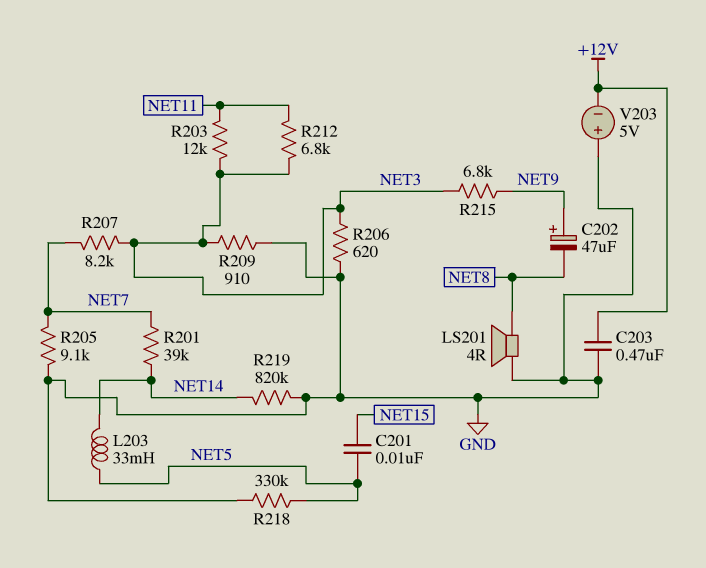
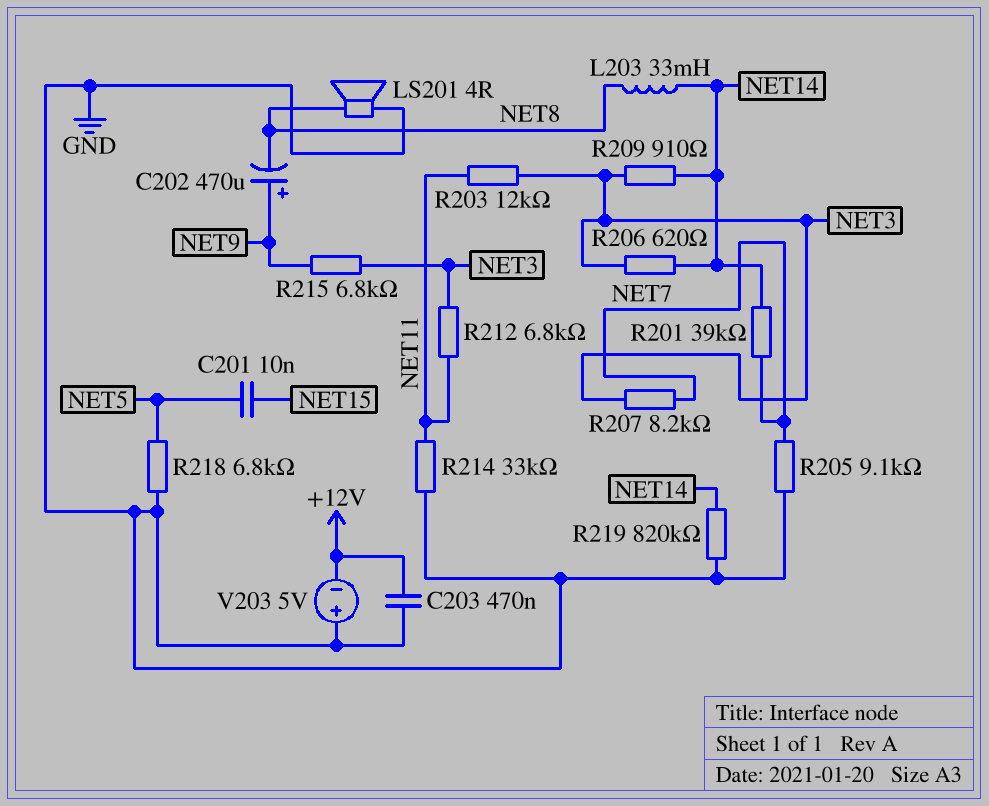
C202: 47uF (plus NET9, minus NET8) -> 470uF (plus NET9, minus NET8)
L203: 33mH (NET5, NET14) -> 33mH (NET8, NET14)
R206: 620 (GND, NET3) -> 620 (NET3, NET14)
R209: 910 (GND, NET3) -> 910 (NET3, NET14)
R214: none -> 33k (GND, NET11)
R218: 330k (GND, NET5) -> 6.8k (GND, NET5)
══════════
## TASK
All records, pictures excluded: copy them exactly.

## TASK ANSWER
C202: 47uF (plus NET9, minus NET8) -> 470uF (plus NET9, minus NET8)
L203: 33mH (NET5, NET14) -> 33mH (NET8, NET14)
R206: 620 (GND, NET3) -> 620 (NET3, NET14)
R209: 910 (GND, NET3) -> 910 (NET3, NET14)
R214: none -> 33k (GND, NET11)
R218: 330k (GND, NET5) -> 6.8k (GND, NET5)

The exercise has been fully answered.